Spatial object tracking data
Segment Open

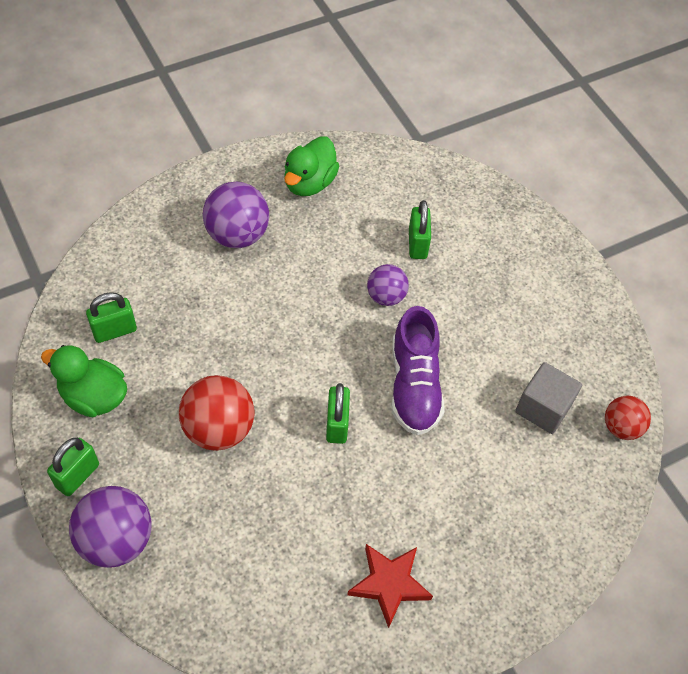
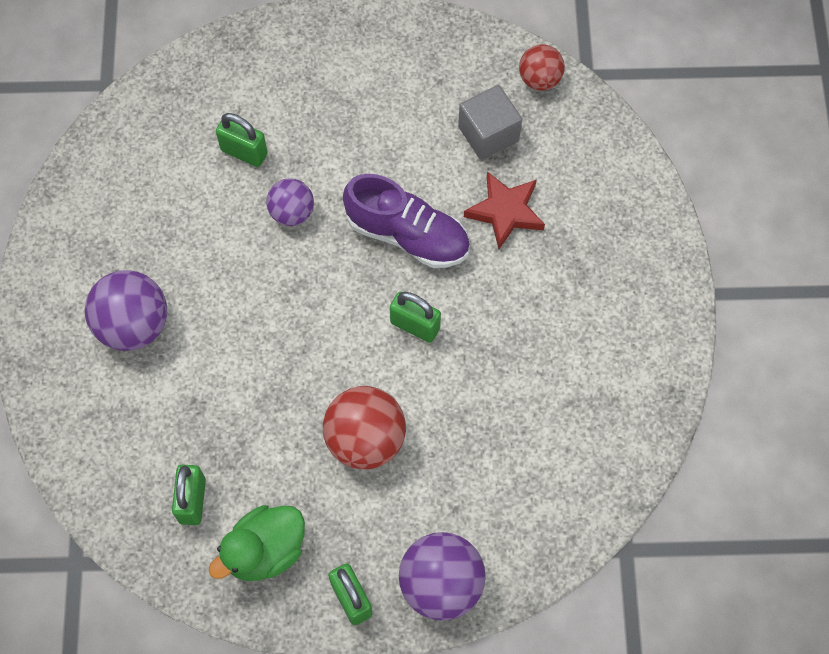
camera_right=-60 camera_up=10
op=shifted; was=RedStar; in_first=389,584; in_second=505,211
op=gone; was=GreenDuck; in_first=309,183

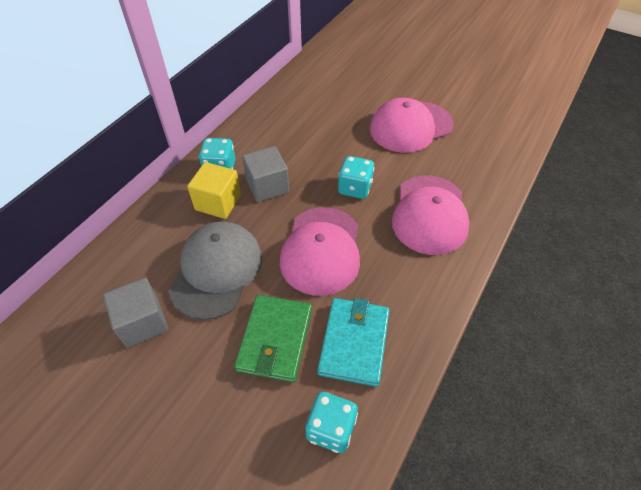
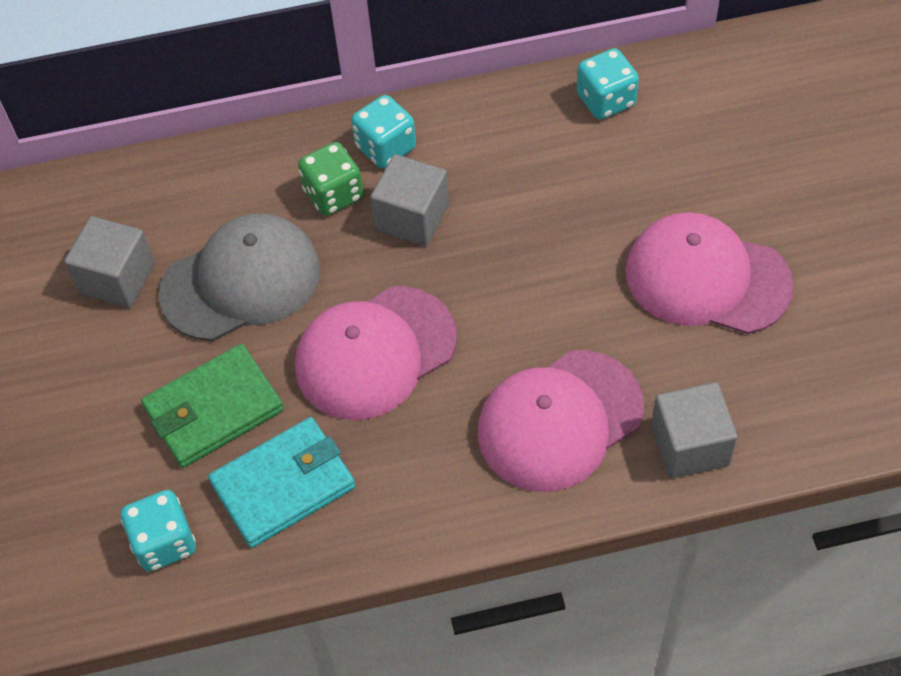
camera_right=50 camera_up=5
op=swapped; was=YellowCube; now=GreenDice; in_first=218,202; in_second=333,194
op=shifted; was=TurquoiseDice; in_first=355,188; in_second=606,100
op=new; now=GreyCube; in_second=689,445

Segment Closed

Task description:
Review the entries above and return every line where "shifted" appears.

Solution to this exercise:
op=shifted; was=RedStar; in_first=389,584; in_second=505,211
op=shifted; was=TurquoiseDice; in_first=355,188; in_second=606,100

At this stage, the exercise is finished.